• _Exercise directions_:
Restate all entries word for word, minus pictures.

• _Material provided_:

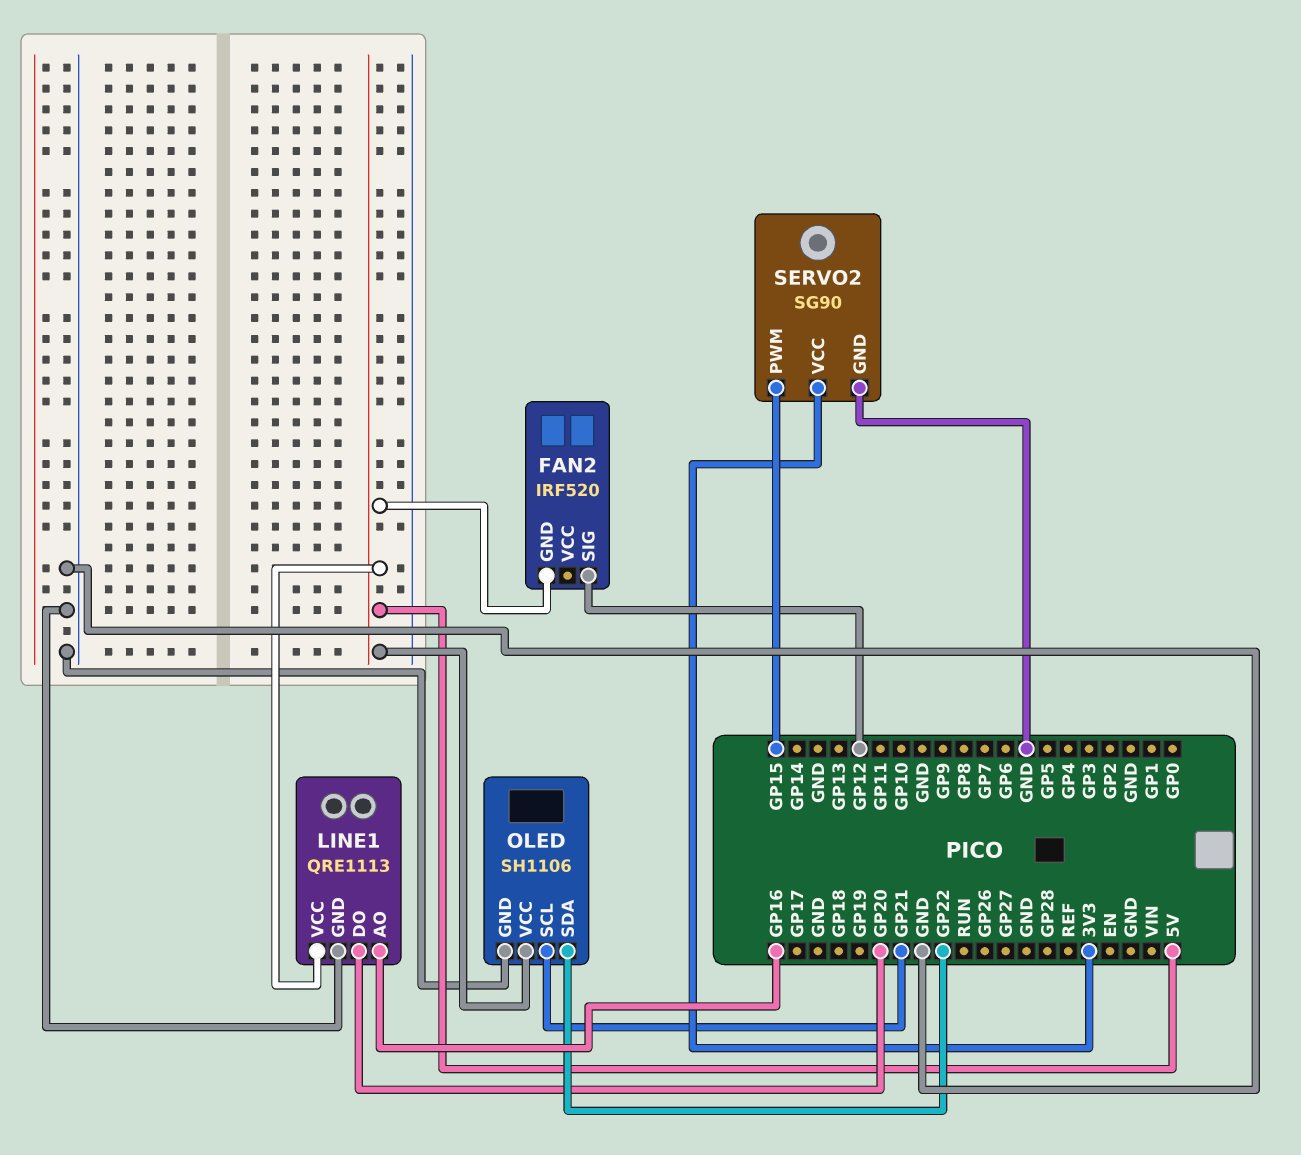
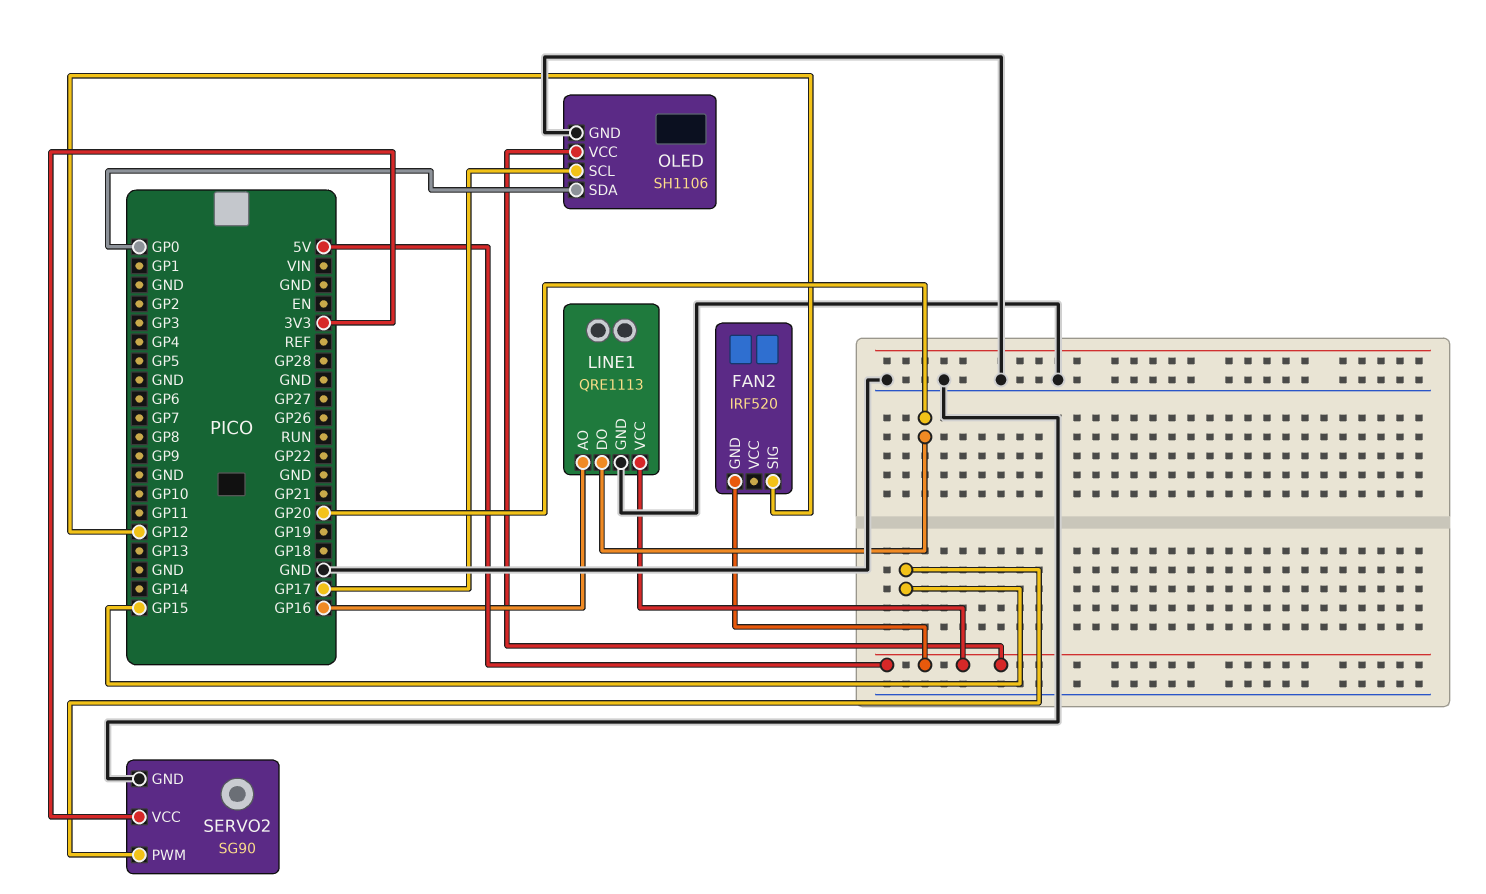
OLED pin SCL: GP21 -> GP17
OLED pin SDA: GP22 -> GP0

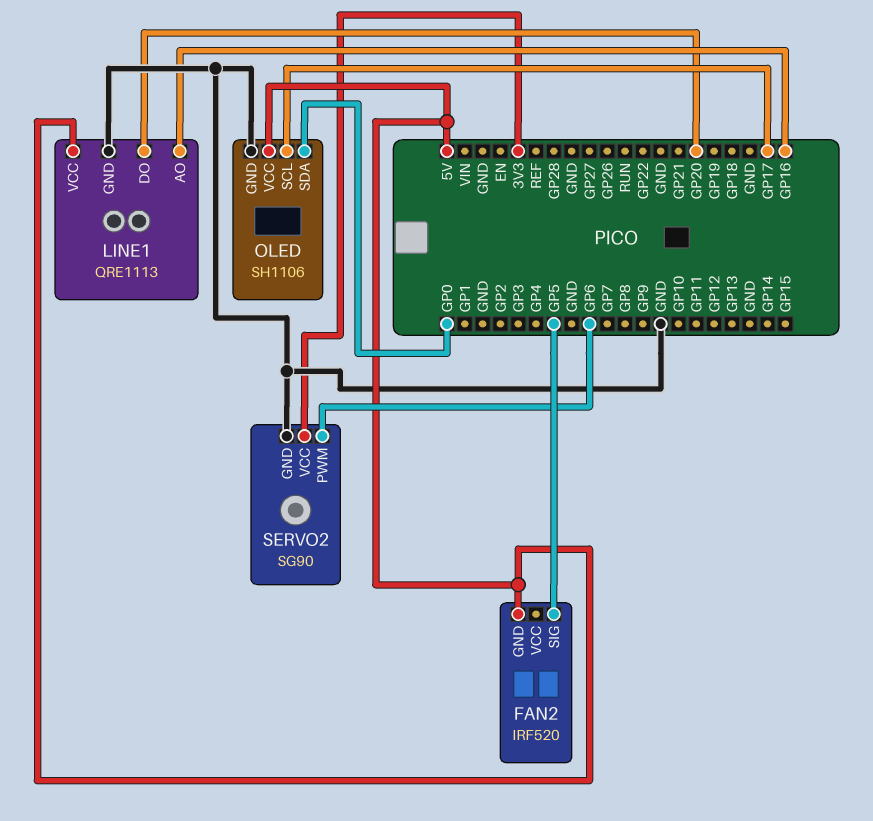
FAN2 pin SIG: GP12 -> GP5
SERVO2 pin PWM: GP15 -> GP6

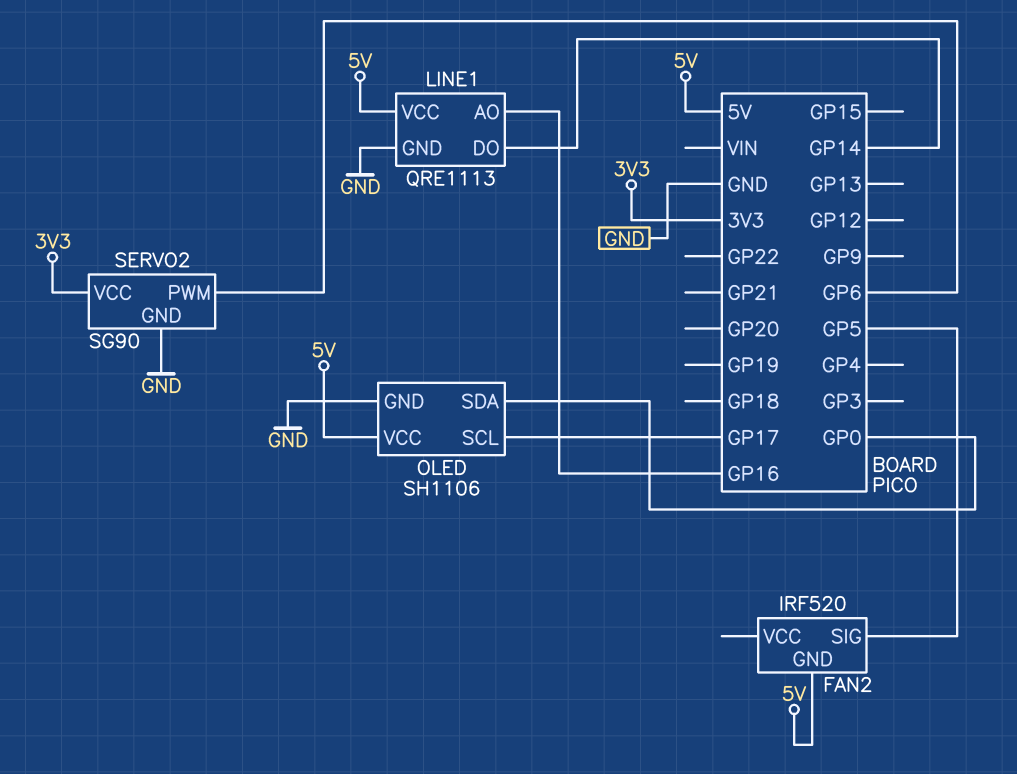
LINE1 pin DO: GP20 -> GP14

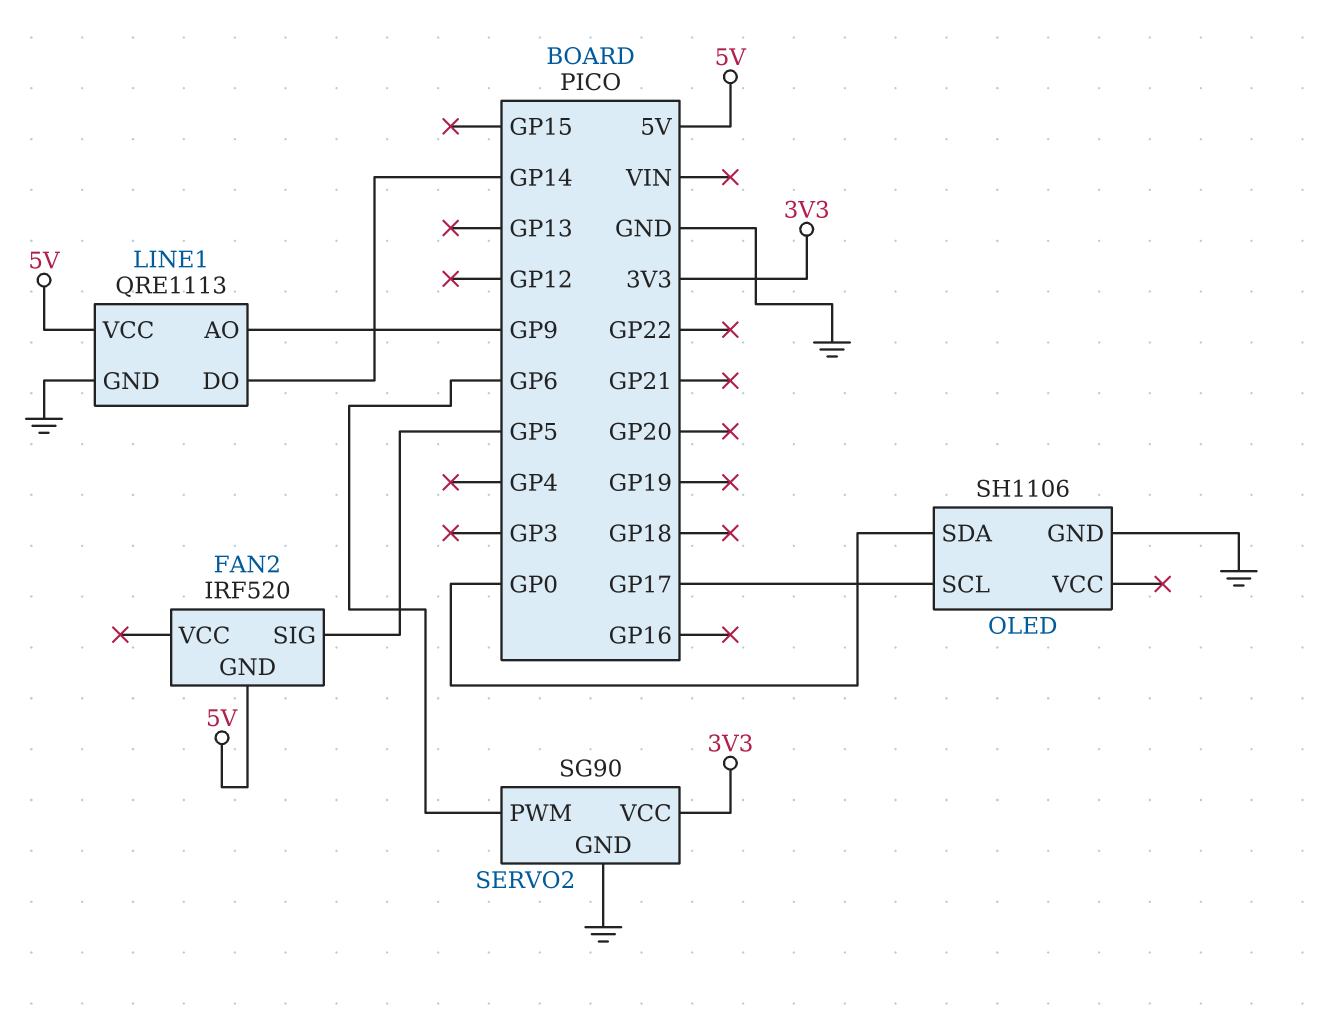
LINE1 pin AO: GP16 -> GP9
OLED pin VCC: 5V -> none

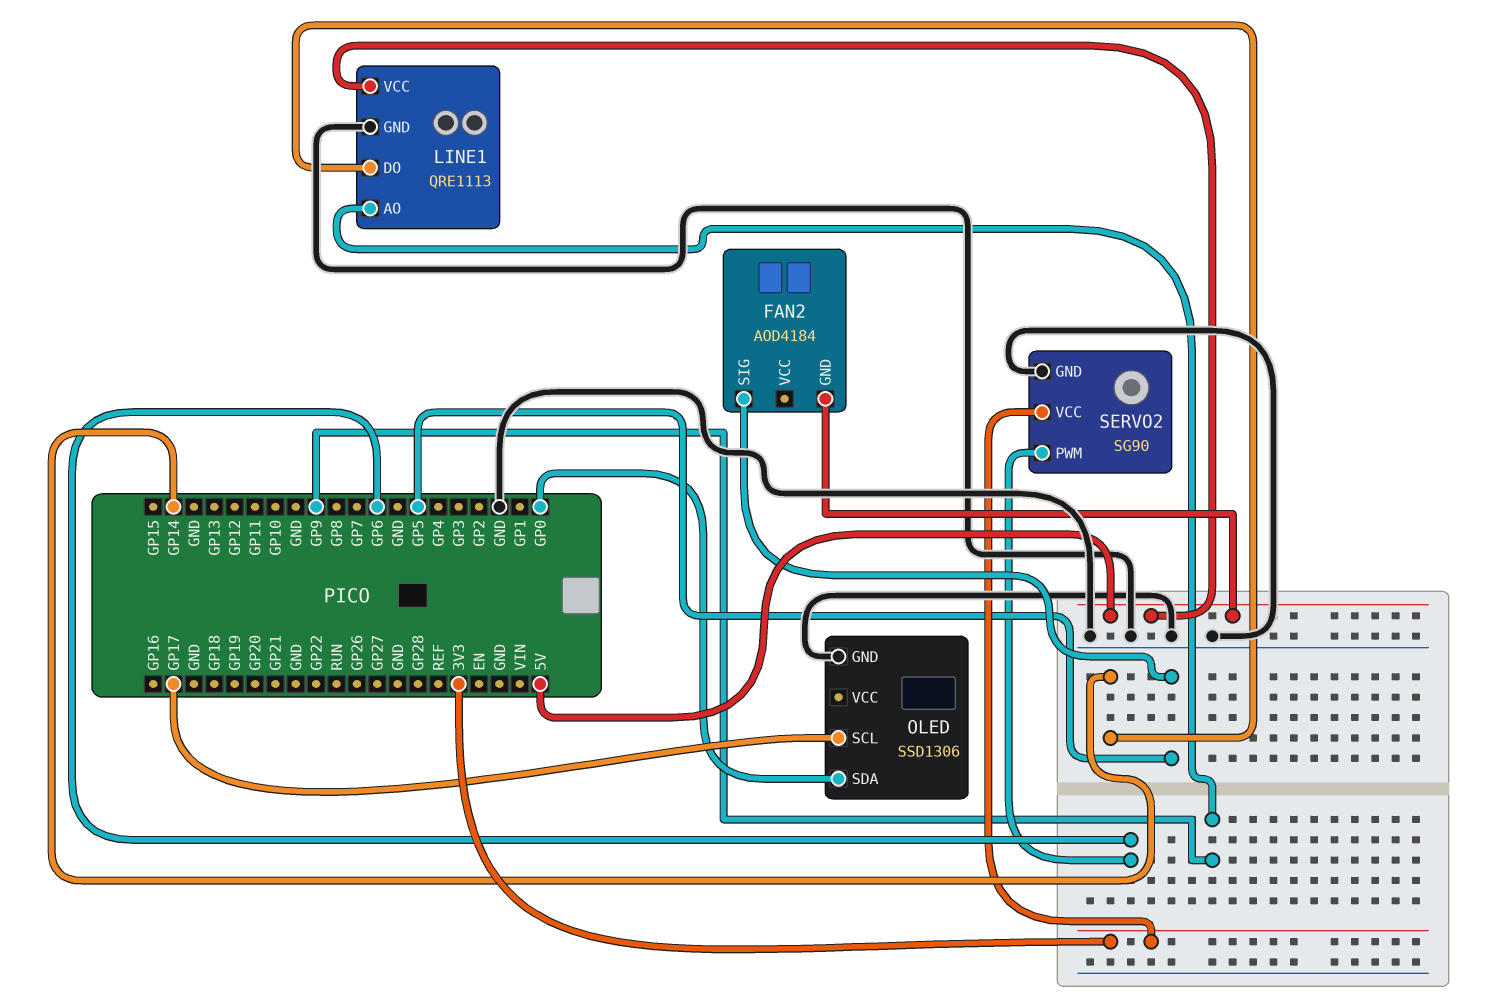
FAN2: IRF520 -> AOD4184
OLED: SH1106 -> SSD1306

• _Solution to this exercise_:
OLED pin SCL: GP21 -> GP17
OLED pin SDA: GP22 -> GP0

FAN2 pin SIG: GP12 -> GP5
SERVO2 pin PWM: GP15 -> GP6

LINE1 pin DO: GP20 -> GP14

LINE1 pin AO: GP16 -> GP9
OLED pin VCC: 5V -> none

FAN2: IRF520 -> AOD4184
OLED: SH1106 -> SSD1306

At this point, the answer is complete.